— Work to be completed —
Match the word "vert". Return each line of the data below where it appears.

— Dataset excerpt —
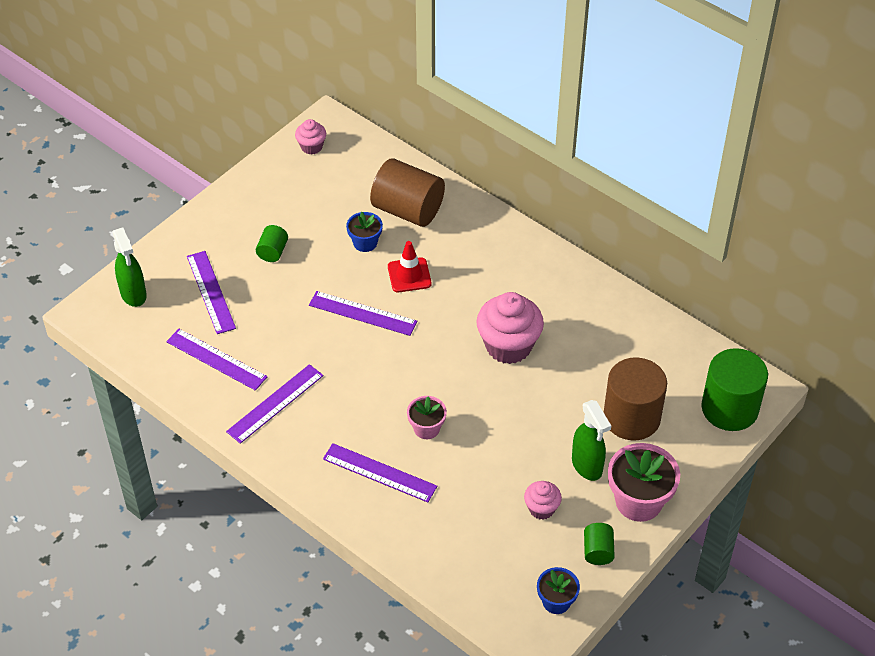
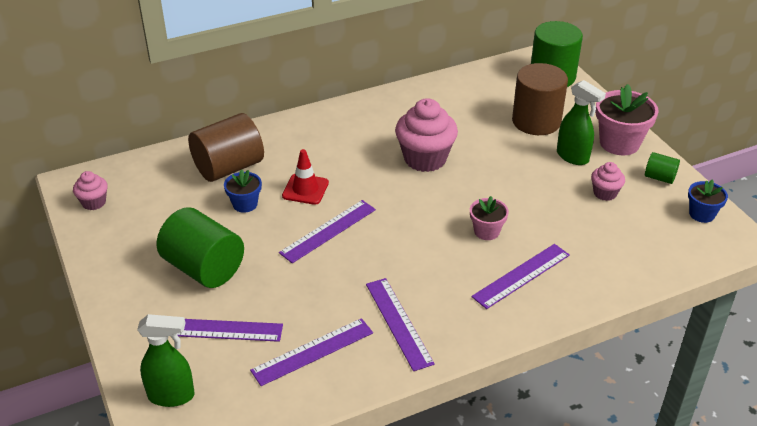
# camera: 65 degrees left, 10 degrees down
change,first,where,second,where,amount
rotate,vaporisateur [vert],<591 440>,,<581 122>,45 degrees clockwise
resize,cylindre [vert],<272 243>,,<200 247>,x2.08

— Response area —
rotate,vaporisateur [vert],<591 440>,,<581 122>,45 degrees clockwise
resize,cylindre [vert],<272 243>,,<200 247>,x2.08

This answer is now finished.